• _Provided data_
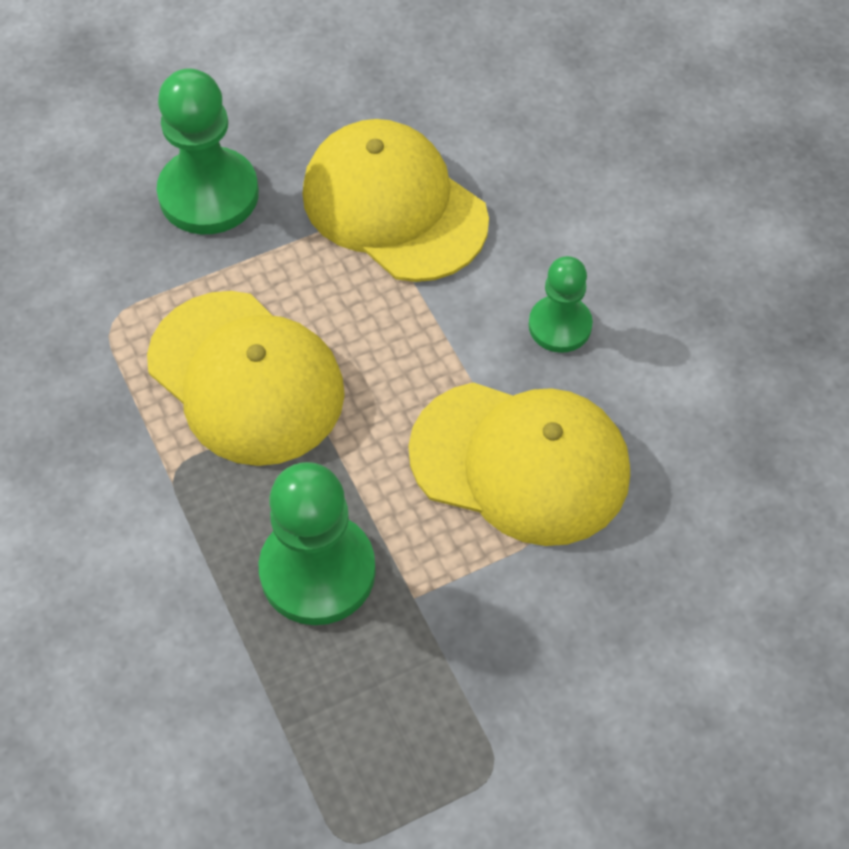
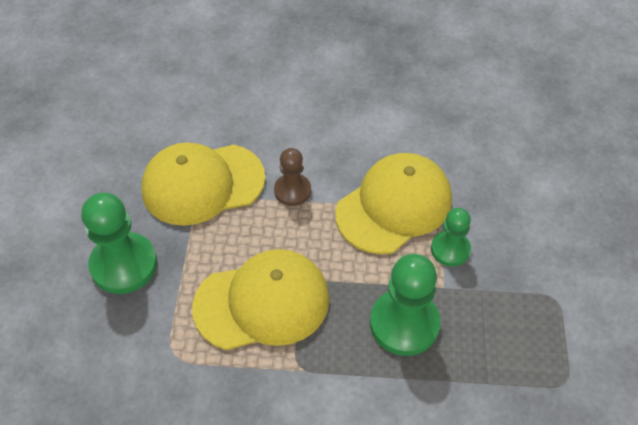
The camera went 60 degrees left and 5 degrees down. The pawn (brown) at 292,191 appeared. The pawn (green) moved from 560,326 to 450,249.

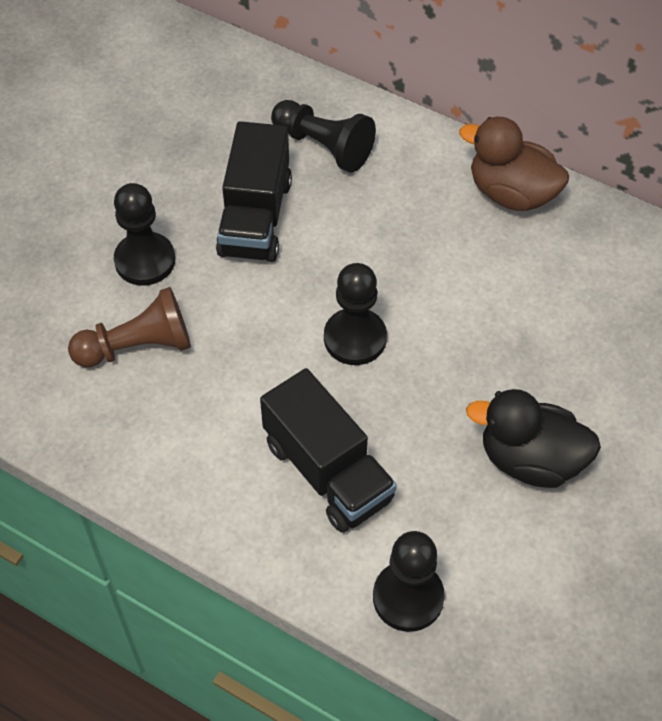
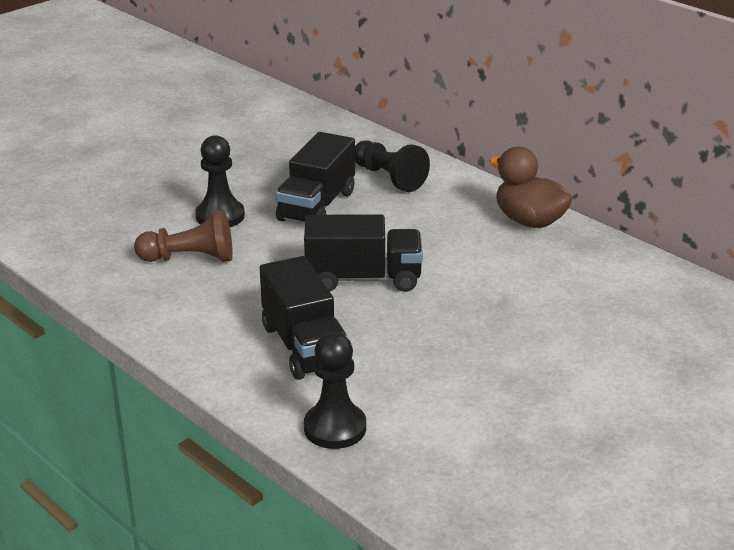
The camera went 15 degrees right and 25 degrees down. The pawn (black) at 355,338 was replaced by the truck (black) at 363,279. The duck (black) at 530,460 disappeared.

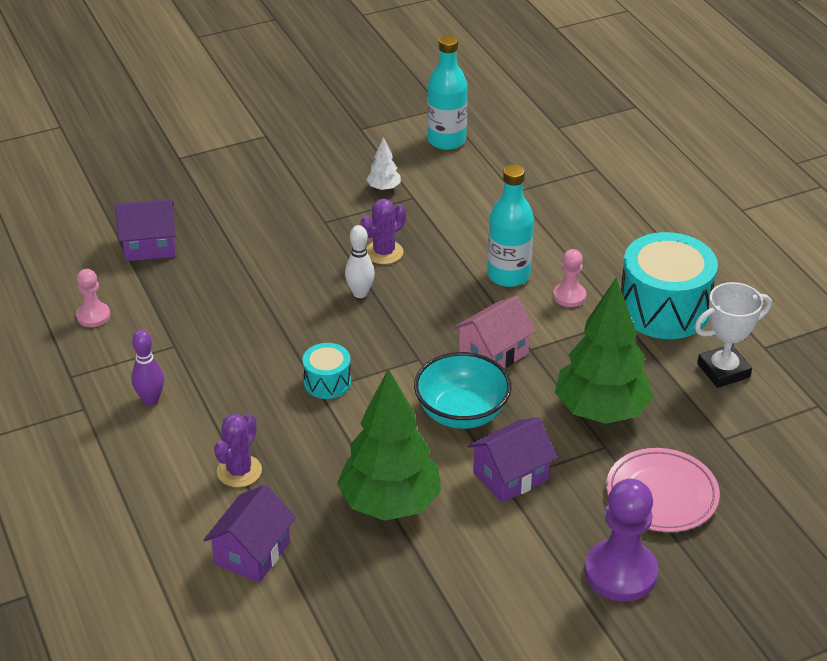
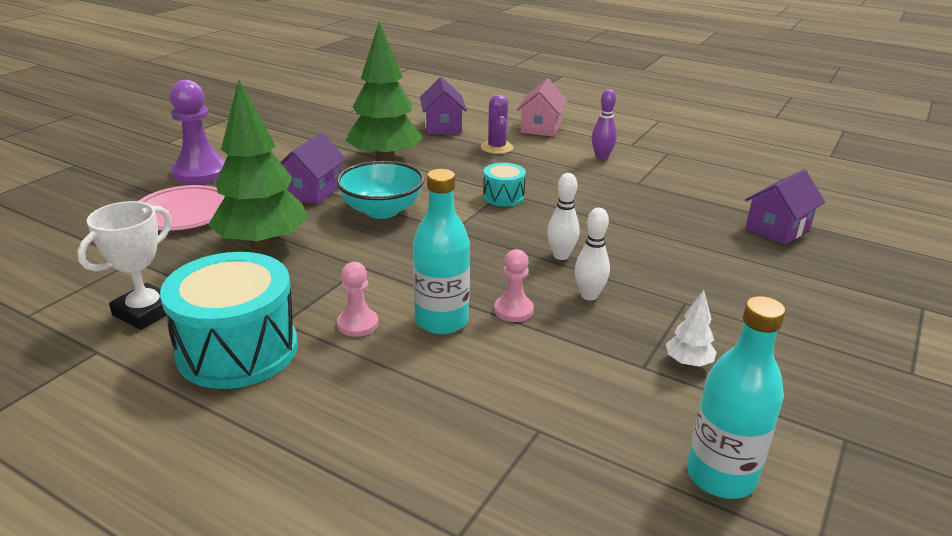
The camera went 145 degrees right and 10 degrees down. The pawn (pink) moved from 93,316 to 513,310. The house (pink) moved from 493,353 to 541,128. The cactus (purple) at 384,252 was replaced by the bowling pin (white) at 589,295.

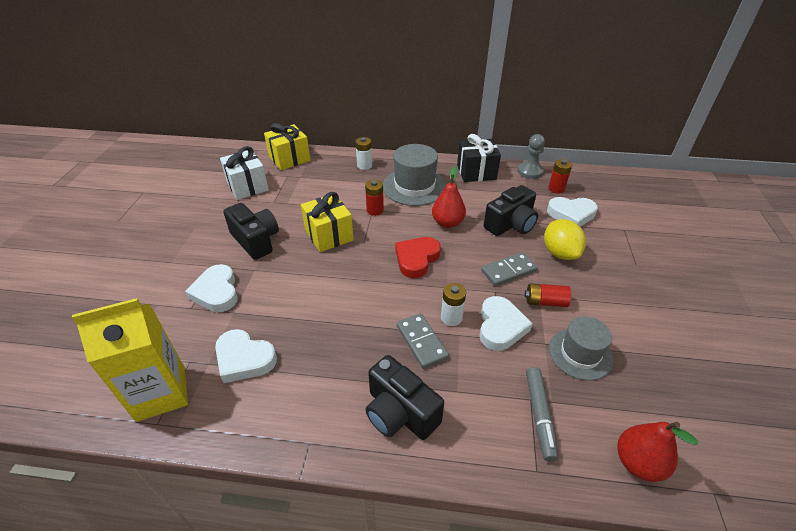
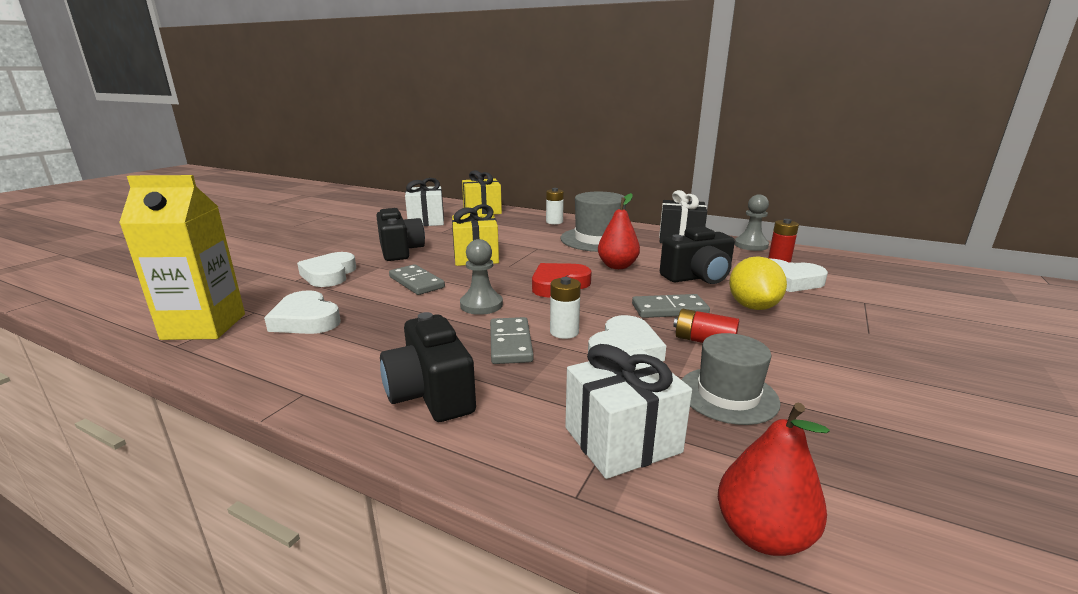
The camera went 20 degrees right and 20 degrees down. The domino (grey) at 416,282 appeared. The pawn (grey) at 481,305 appeared. The marker (grey) at 539,415 was replaced by the gift (white) at 622,440. The battery (red) at 375,210 disappeared.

• _Task brief_
Print only the lines from the line that contains "The camera went 145" to the final line of the data, inclusive. Pictures stay out.

• _Reply_
The camera went 145 degrees right and 10 degrees down. The pawn (pink) moved from 93,316 to 513,310. The house (pink) moved from 493,353 to 541,128. The cactus (purple) at 384,252 was replaced by the bowling pin (white) at 589,295.

The camera went 20 degrees right and 20 degrees down. The domino (grey) at 416,282 appeared. The pawn (grey) at 481,305 appeared. The marker (grey) at 539,415 was replaced by the gift (white) at 622,440. The battery (red) at 375,210 disappeared.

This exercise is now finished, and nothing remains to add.